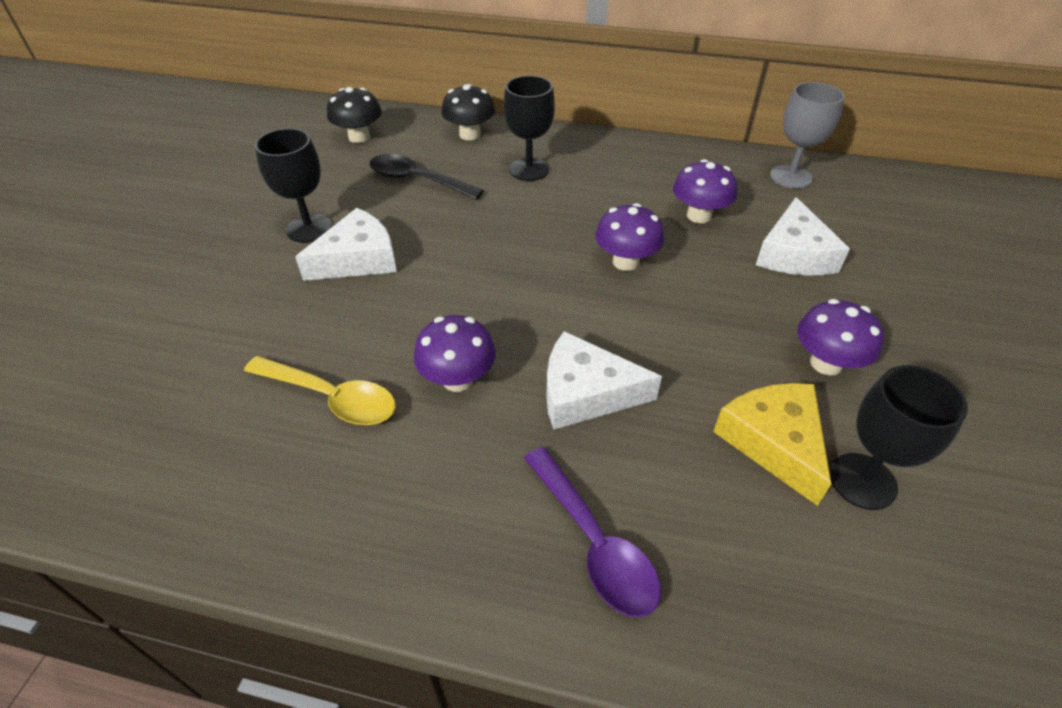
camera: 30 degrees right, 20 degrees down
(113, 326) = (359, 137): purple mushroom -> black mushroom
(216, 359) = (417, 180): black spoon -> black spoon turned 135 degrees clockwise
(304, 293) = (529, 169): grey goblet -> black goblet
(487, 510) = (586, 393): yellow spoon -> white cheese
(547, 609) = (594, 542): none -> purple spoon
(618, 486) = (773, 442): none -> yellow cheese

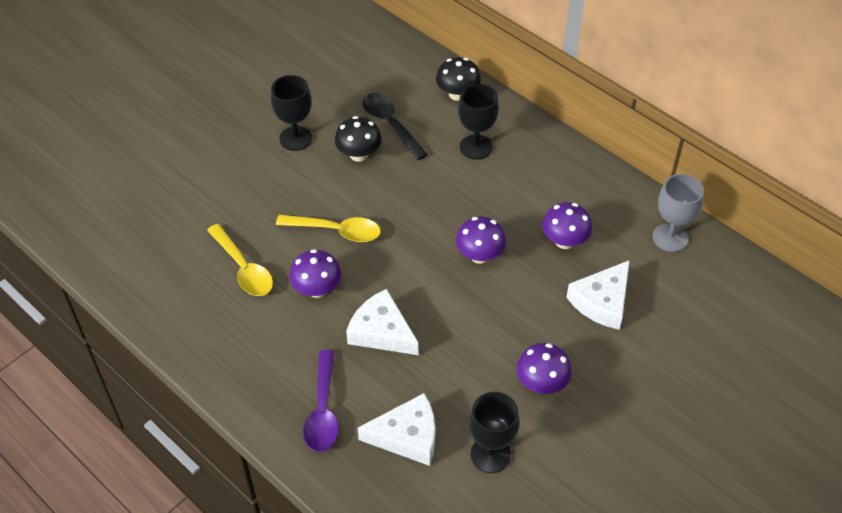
camera: 30 degrees right, 5 degrees up
(358, 259) = (312, 177): white cheese -> white cheese (407, 436)
(359, 137) = (376, 64): black mushroom -> black mushroom (359, 154)
(433, 303) = (336, 231): none -> yellow spoon
(773, 442) = (462, 411): yellow cheese -> none

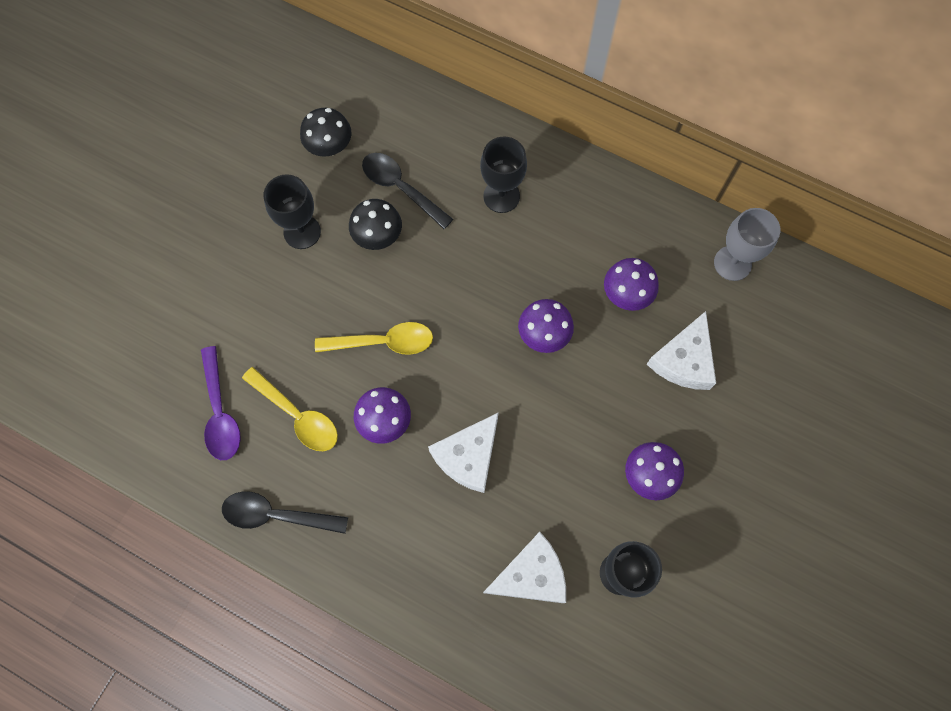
camera: 15 degrees left, 20 degrees up
(198, 338) = (277, 515): none -> black spoon
(323, 410) = (436, 568): purple spoon -> purple spoon (220, 412)
(381, 332) = (468, 456): white cheese -> white cheese turned 75 degrees counterclockwise
(457, 94) = (462, 130): black mushroom -> black mushroom (329, 147)

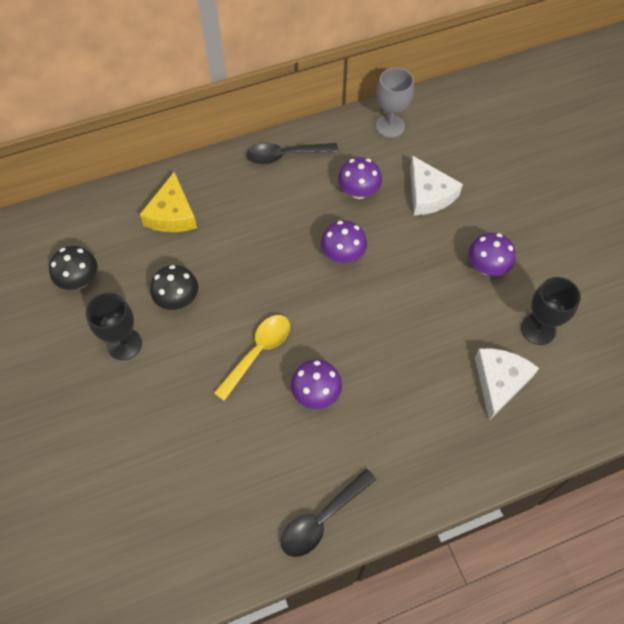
camera: 50 degrees left, 10 degrees down
(220, 412) = (207, 502): purple spoon -> none
(297, 415) = (259, 449): yellow spoon -> none
(401, 188) = (158, 260): black spoon -> black spoon (286, 156)
(456, 160) = (172, 214): none -> yellow cheese
(468, 456) = (387, 359): white cheese -> none
(501, 196) = (225, 208): black goblet -> none

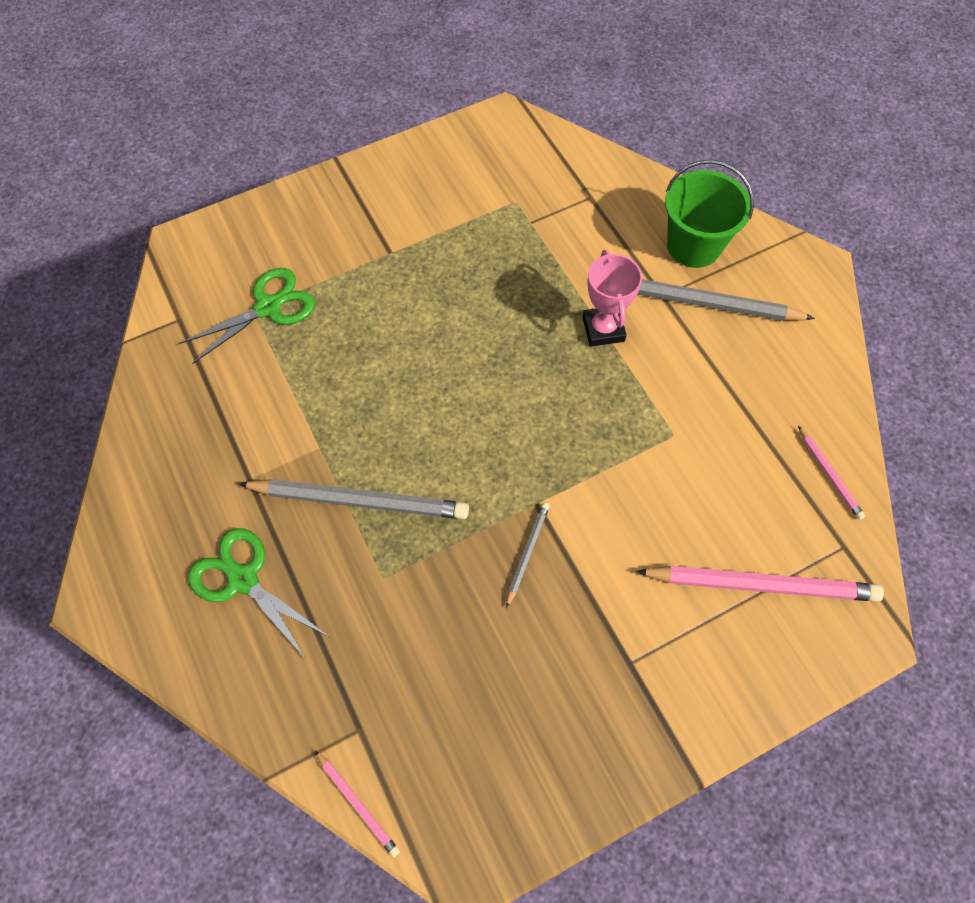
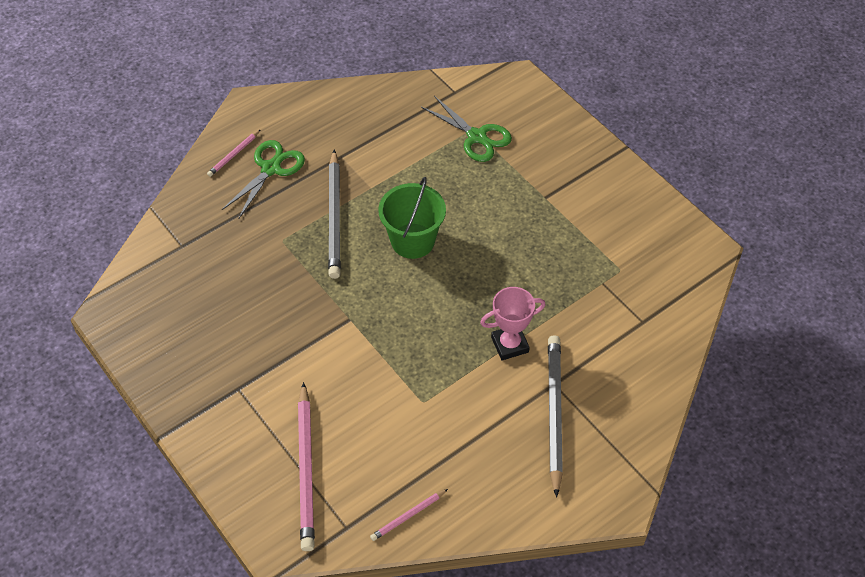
camera: 80 degrees right, 10 degrees down
(357, 804) = (137, 253): pink pencil -> pink pencil (234, 154)
(527, 553) = (310, 318): grey pencil -> none
(694, 245) = (613, 403): green bucket -> green bucket (412, 241)

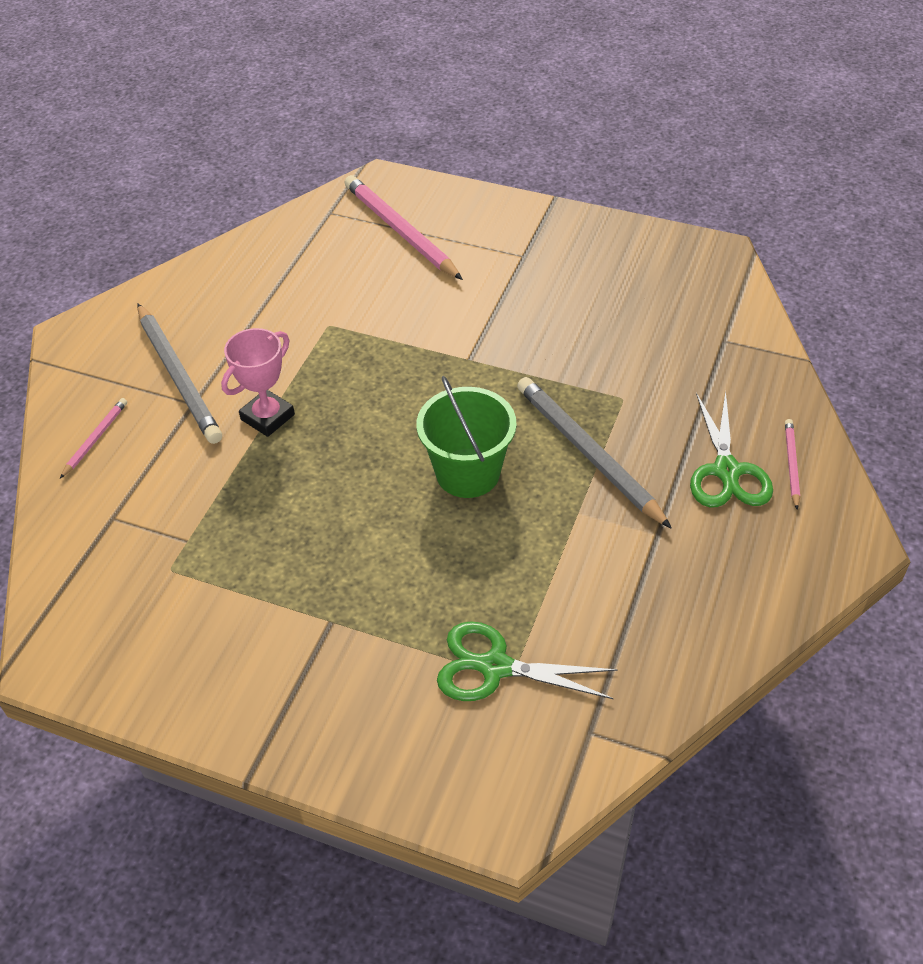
camera: 150 degrees right, 5 degrees down
(408, 516) = (278, 241): pink pencil -> pink pencil (95, 439)

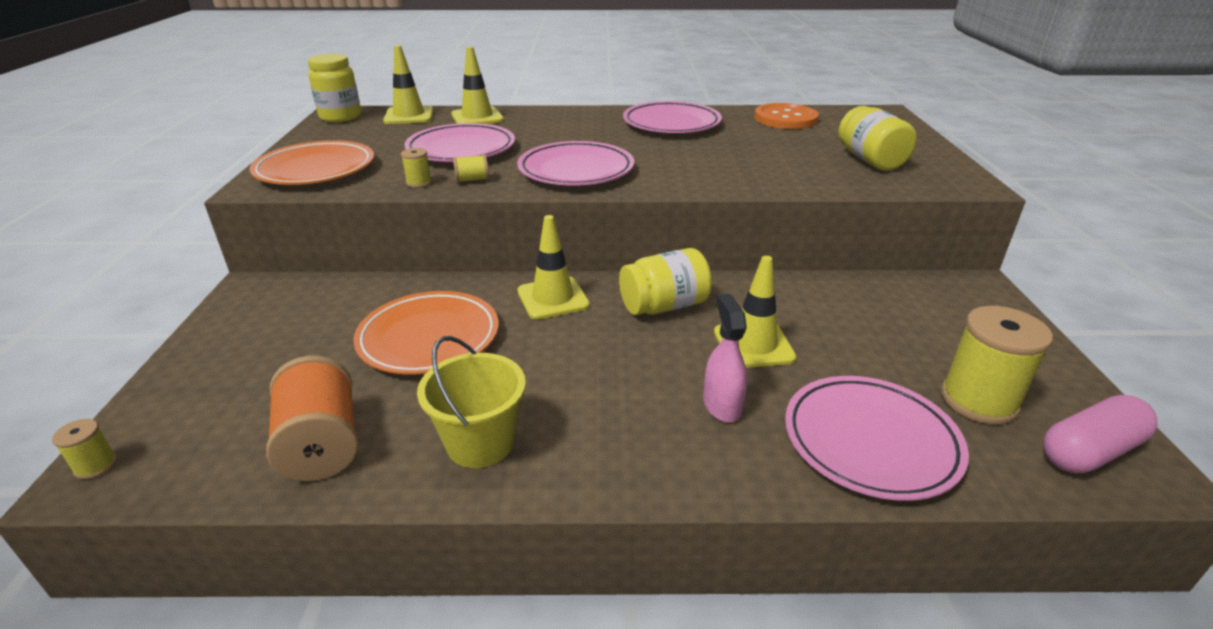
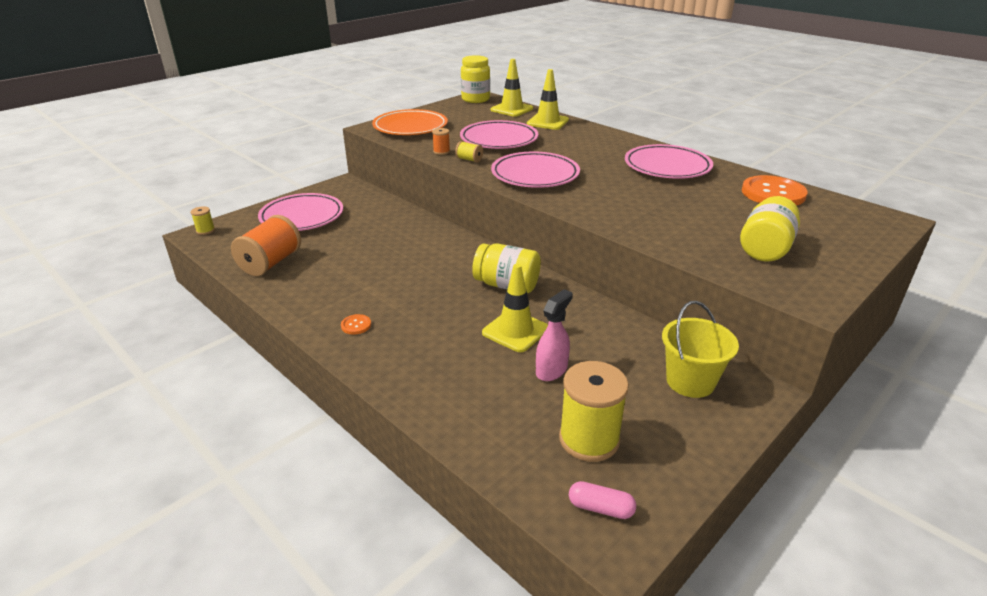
camera: 45 degrees right, 0 degrees up
(419, 183) = (441, 151): yellow spool -> orange spool
(429, 338) = (372, 242): orange plate -> none
(480, 443) = (318, 296): yellow bucket -> yellow bucket (690, 381)
(553, 298) = (457, 251): yellow traffic cone -> none
(594, 445) = (356, 325): none -> orange button
(722, 405) = (441, 346): pink spray bottle -> pink spray bottle (551, 370)
(870, 441) = (479, 410): pink plate -> pink plate (302, 217)
(1089, 451) = (600, 508): pink capsule -> pink capsule, size x0.59

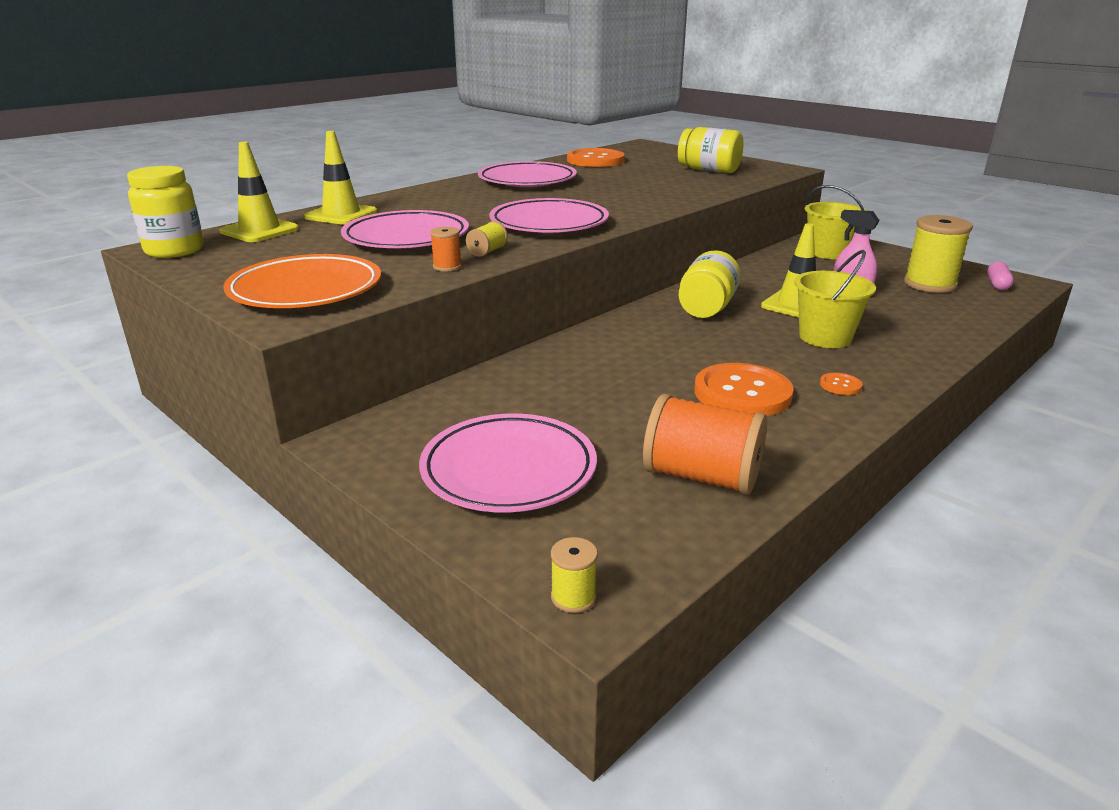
camera: 90 degrees left, 5 degrees down
(357, 285) = (742, 393): none -> orange button
(442, 334) = (825, 337): none -> yellow bucket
==========
I need the lines from the one holding "(357, 804) = (137, 253): pink" through the last line of the entries set down exactly, with every picture left out.

RESPONSE BOX:
(357, 804) = (137, 253): pink pencil -> pink pencil (234, 154)
(527, 553) = (310, 318): grey pencil -> none
(694, 245) = (613, 403): green bucket -> green bucket (412, 241)

camera: 150 degrees right, 5 degrees down
(408, 516) = (278, 241): pink pencil -> pink pencil (95, 439)

camera: 45 degrees right, 0 degrees up
(419, 183) = (441, 151): yellow spool -> orange spool
(429, 338) = (372, 242): orange plate -> none
(480, 443) = (318, 296): yellow bucket -> yellow bucket (690, 381)
(553, 298) = (457, 251): yellow traffic cone -> none
(594, 445) = (356, 325): none -> orange button
(722, 405) = (441, 346): pink spray bottle -> pink spray bottle (551, 370)
(870, 441) = (479, 410): pink plate -> pink plate (302, 217)
(1089, 451) = (600, 508): pink capsule -> pink capsule, size x0.59

camera: 90 degrees left, 5 degrees down
(357, 285) = (742, 393): none -> orange button
(442, 334) = (825, 337): none -> yellow bucket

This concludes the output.